## Begin Input rows

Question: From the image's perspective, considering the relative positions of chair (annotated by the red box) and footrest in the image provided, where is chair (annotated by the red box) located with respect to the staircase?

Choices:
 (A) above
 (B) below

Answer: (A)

## End Input rows

## [What the task requires]
Reproduce the entries above word for word, line by line.

## [Task response]
Question: From the image's perspective, considering the relative positions of chair (annotated by the red box) and footrest in the image provided, where is chair (annotated by the red box) located with respect to the staircase?

Choices:
 (A) above
 (B) below

Answer: (A)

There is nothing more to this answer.